• ACTIVITY: Line by line, return the listing exactly, without any of the images.

• EXERCISE INPUTS:
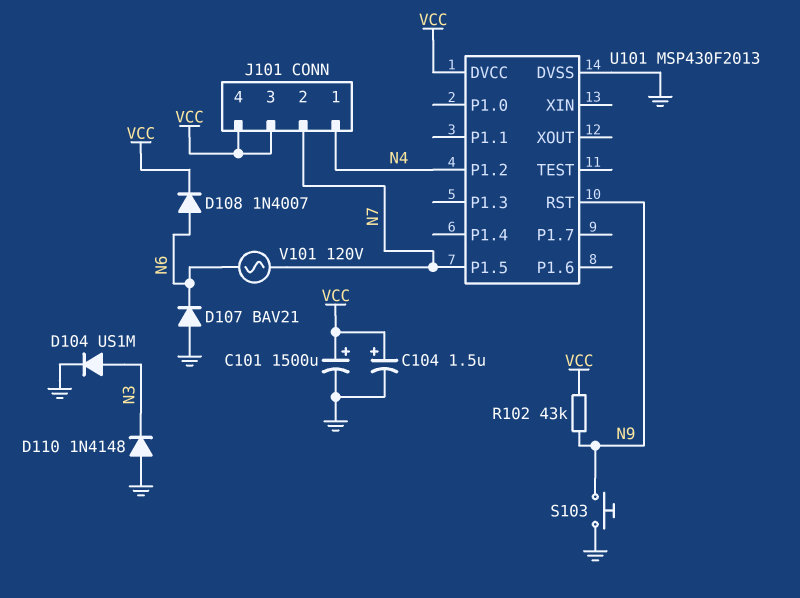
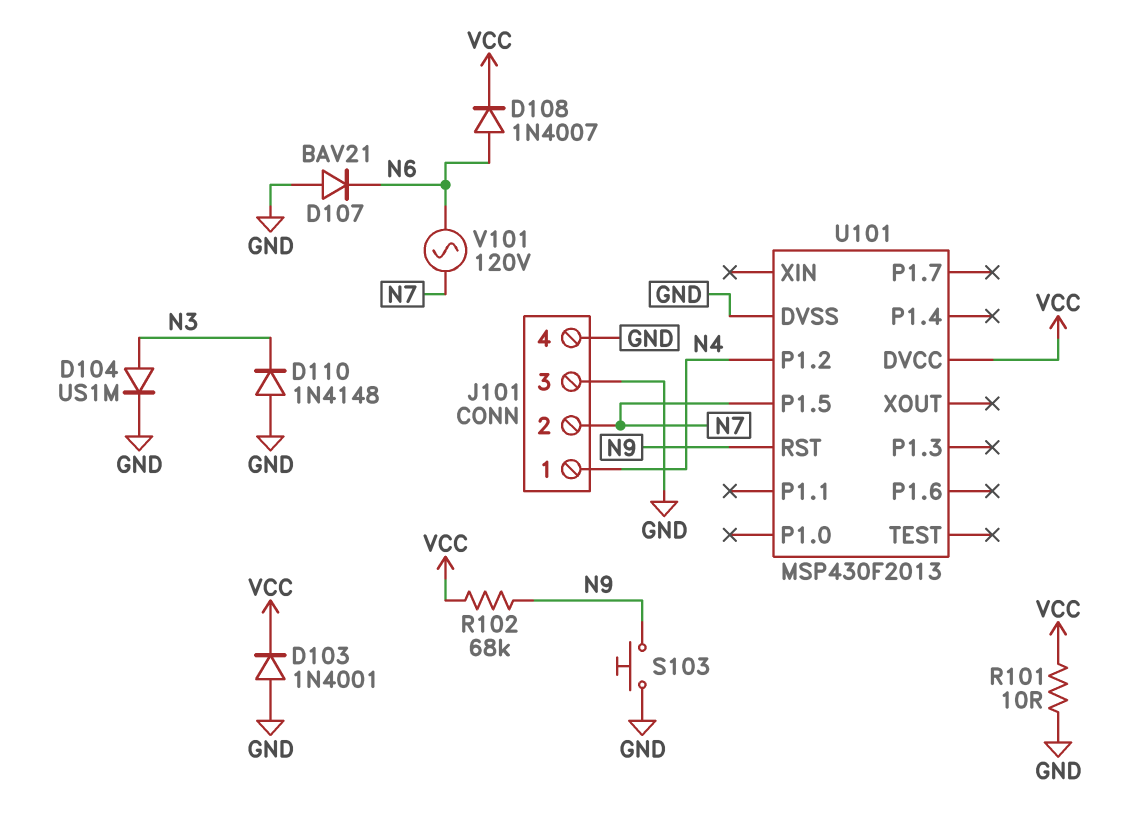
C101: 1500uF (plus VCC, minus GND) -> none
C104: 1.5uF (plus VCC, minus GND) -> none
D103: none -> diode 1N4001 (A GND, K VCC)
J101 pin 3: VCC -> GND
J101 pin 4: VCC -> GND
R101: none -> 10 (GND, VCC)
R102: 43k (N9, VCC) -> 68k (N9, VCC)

• PROBLEM SOLUTION:
C101: 1500uF (plus VCC, minus GND) -> none
C104: 1.5uF (plus VCC, minus GND) -> none
D103: none -> diode 1N4001 (A GND, K VCC)
J101 pin 3: VCC -> GND
J101 pin 4: VCC -> GND
R101: none -> 10 (GND, VCC)
R102: 43k (N9, VCC) -> 68k (N9, VCC)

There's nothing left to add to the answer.